◆ Raw data
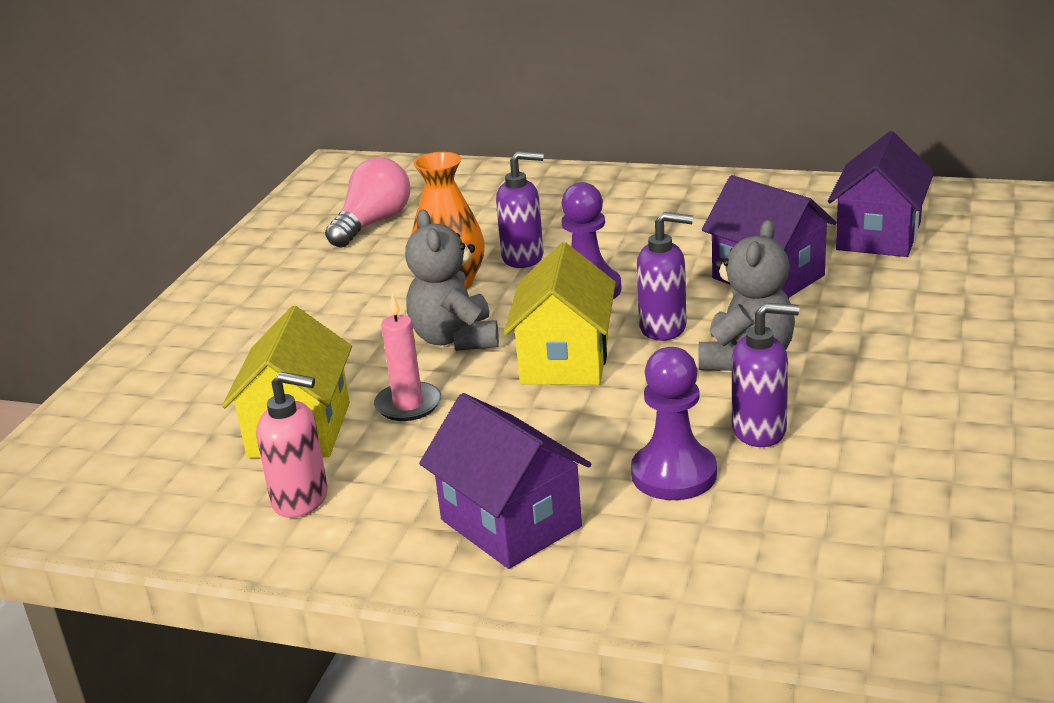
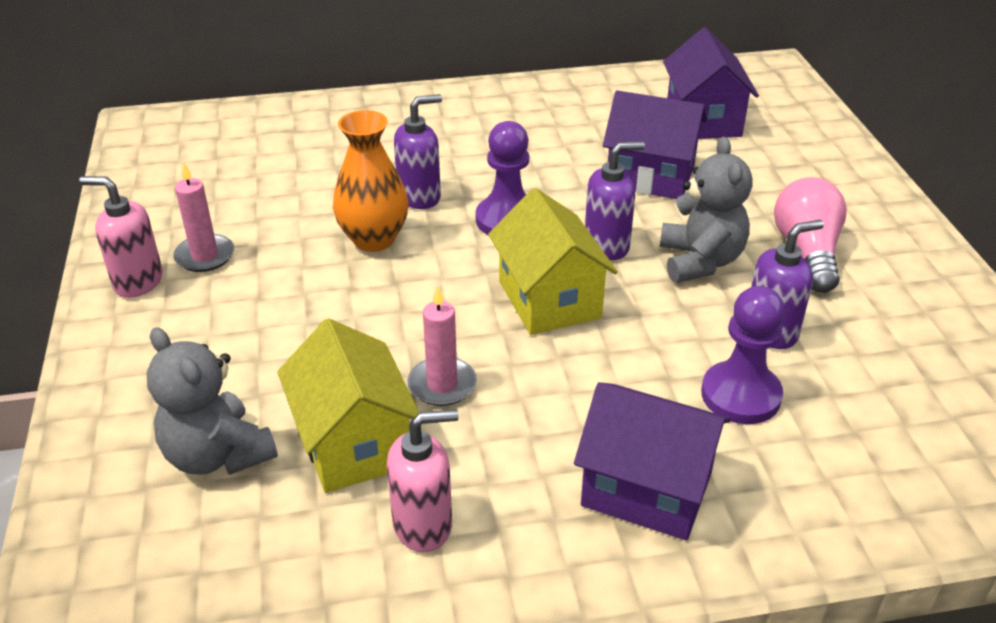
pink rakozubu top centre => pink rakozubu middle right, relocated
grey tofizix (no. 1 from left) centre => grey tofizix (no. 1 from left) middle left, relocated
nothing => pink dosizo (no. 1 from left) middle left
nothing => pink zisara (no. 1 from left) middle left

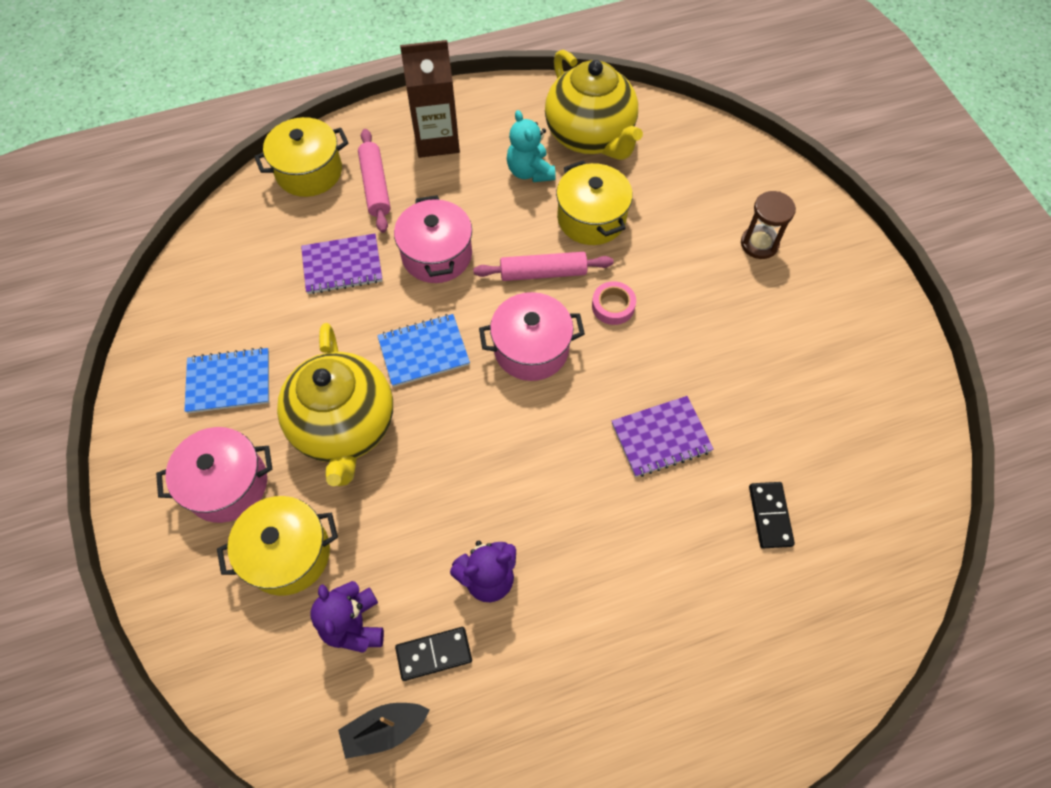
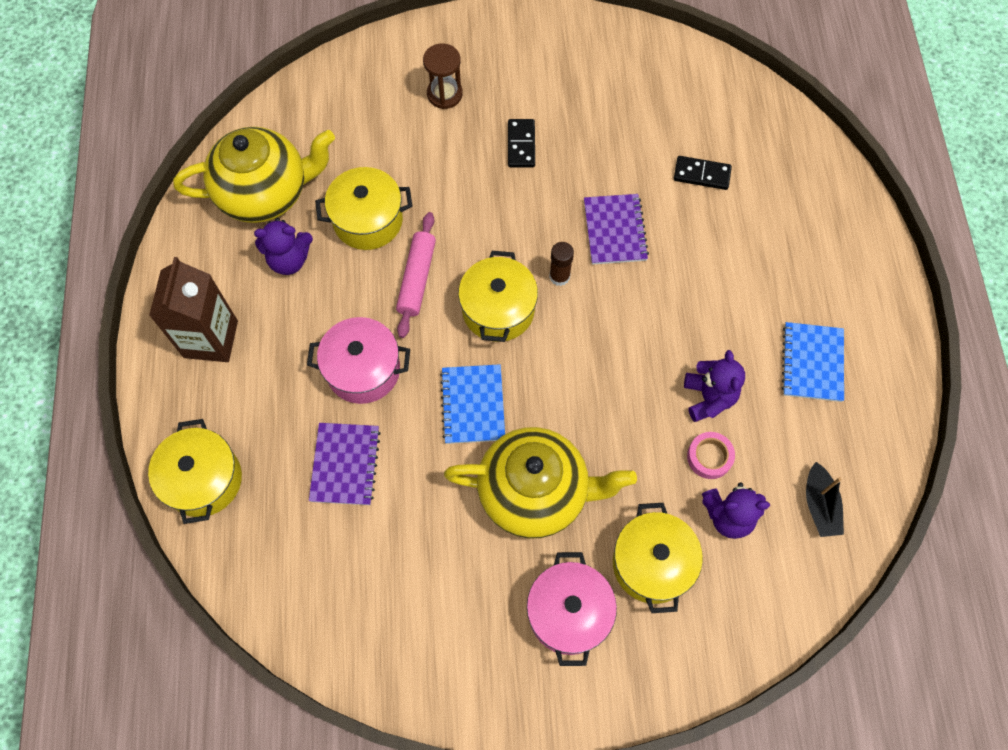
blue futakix (no. 1 from left in the first image) middle left => blue futakix (no. 2 from left) middle right, relocated
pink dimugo (no. 1 from left) top centre => nothing
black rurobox (no. 1 from left) bottom centre => black rurobox (no. 1 from left) top centre, relocated
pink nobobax (no. 3 from left) centre => yellow nobobax (no. 3 from left) centre
turquoise tofizix top centre => purple tofizix (no. 1 from left) top left
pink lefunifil centre => pink lefunifil middle right, relocated
nothing => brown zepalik centre

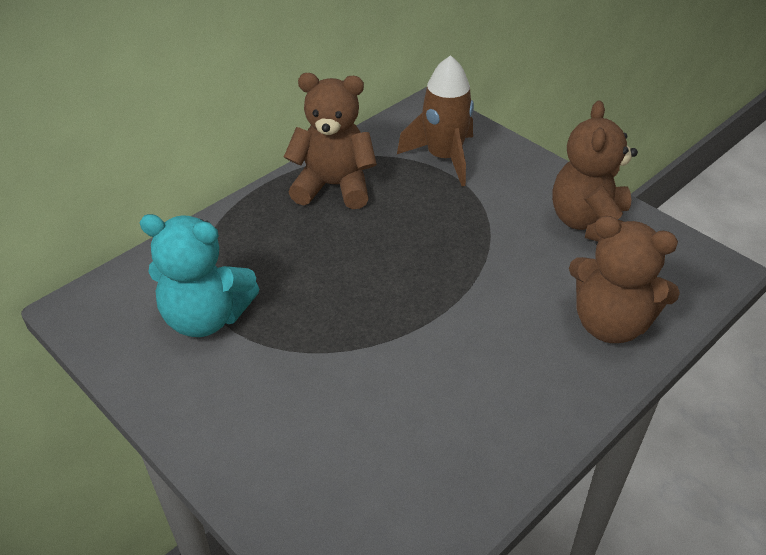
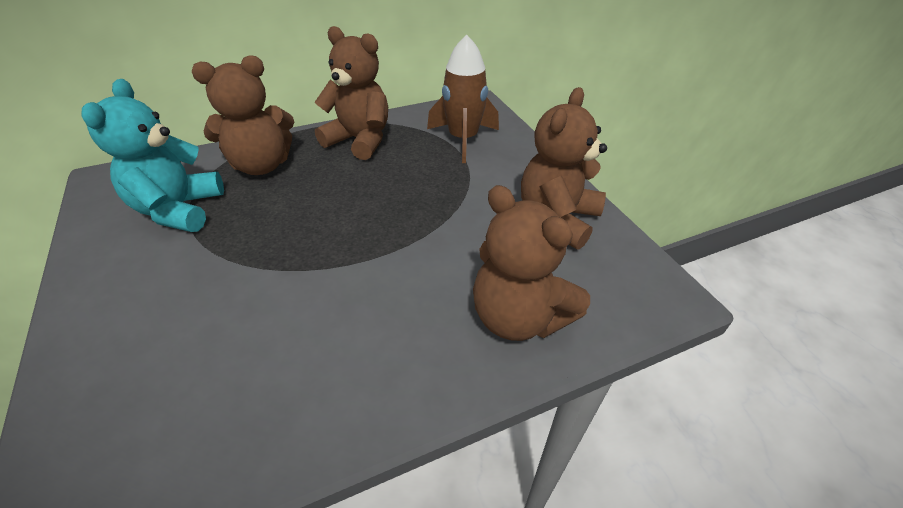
turquoise tofizix middle left => turquoise tofizix top left, 60 degrees clockwise
nothing => brown tofizix (no. 1 from left) top left

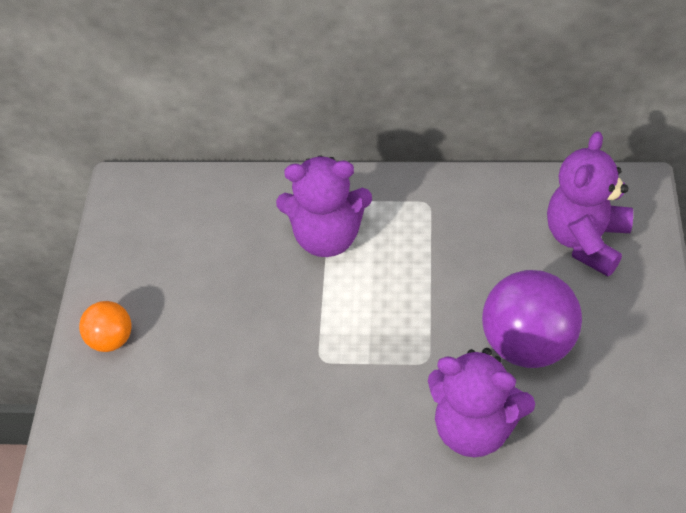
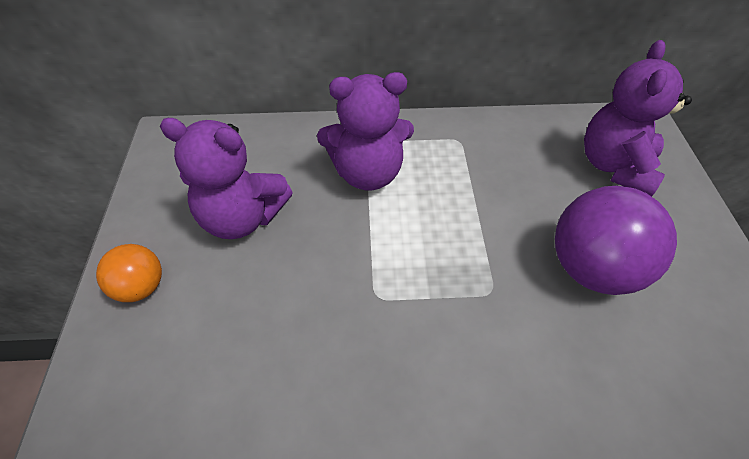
purple tofizix (no. 2 from left in the first image) bottom right => purple tofizix (no. 1 from left) middle left, relocated

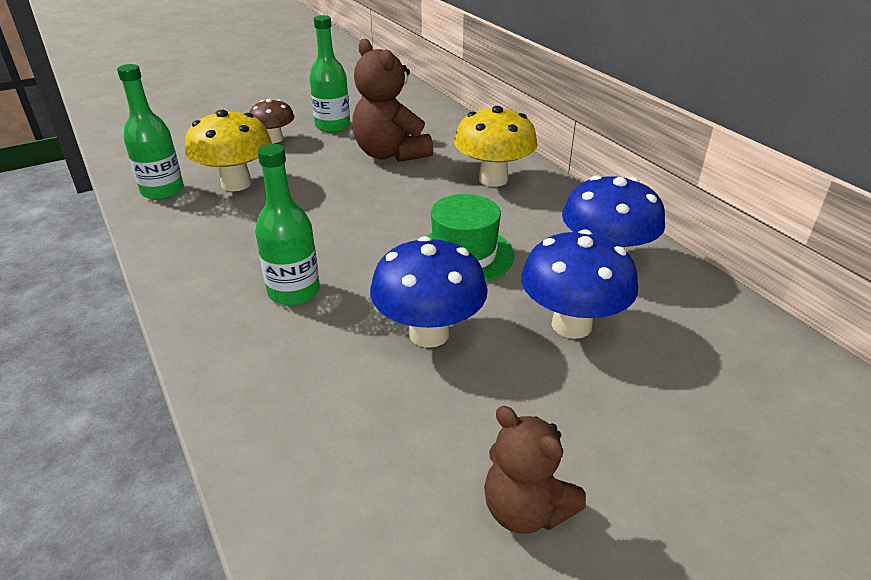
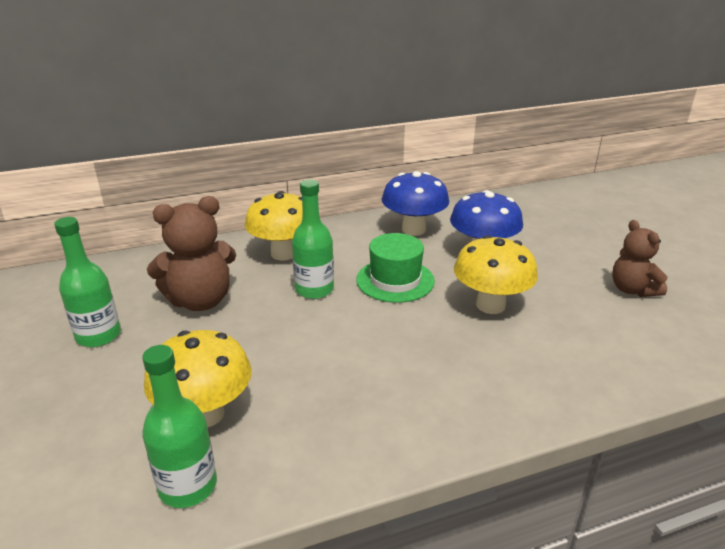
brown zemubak top left => nothing
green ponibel (no. 2 from left in the first image) middle left => green ponibel (no. 3 from left) centre, relocated
blue zemubak (no. 1 from left) centre => yellow zemubak (no. 3 from left) middle right
brown tofizix (no. 2 from left) bottom centre => brown tofizix (no. 2 from left) middle right, 105 degrees clockwise

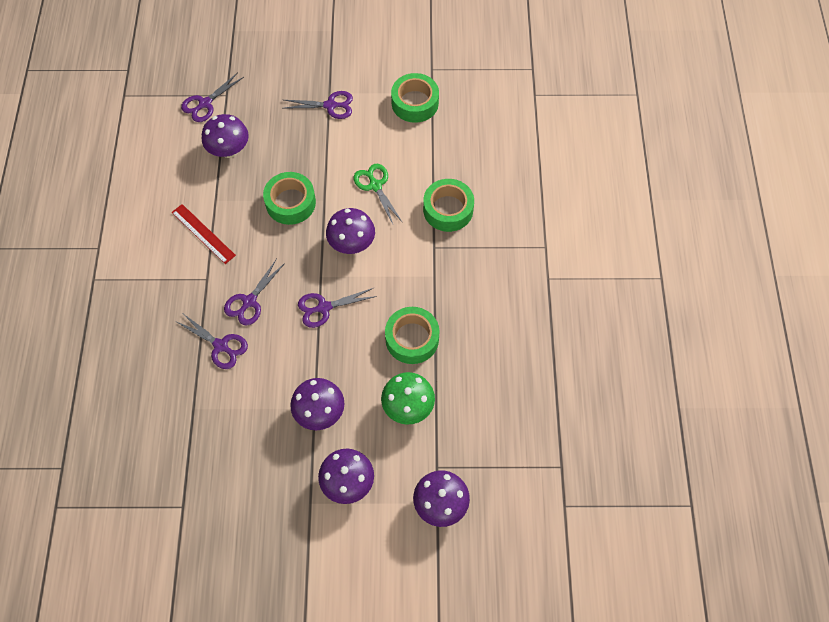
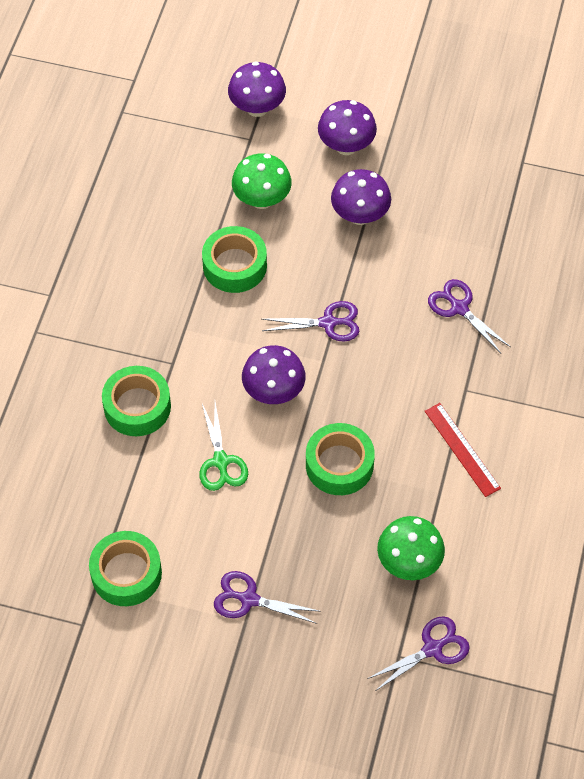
purple zemubak (no. 1 from left) top left => green zemubak (no. 2 from left) bottom right
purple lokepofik (no. 3 from left) middle left => nothing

◆ Your instructions
Please output, exactly as written, the lines above from the one holding "pink nobobax (no." through the one holding "brown zemubak top left => nothing", both included, with the pictures omitted.

◆ Completed exercise
pink nobobax (no. 3 from left) centre => yellow nobobax (no. 3 from left) centre
turquoise tofizix top centre => purple tofizix (no. 1 from left) top left
pink lefunifil centre => pink lefunifil middle right, relocated
nothing => brown zepalik centre

turquoise tofizix middle left => turquoise tofizix top left, 60 degrees clockwise
nothing => brown tofizix (no. 1 from left) top left

purple tofizix (no. 2 from left in the first image) bottom right => purple tofizix (no. 1 from left) middle left, relocated

brown zemubak top left => nothing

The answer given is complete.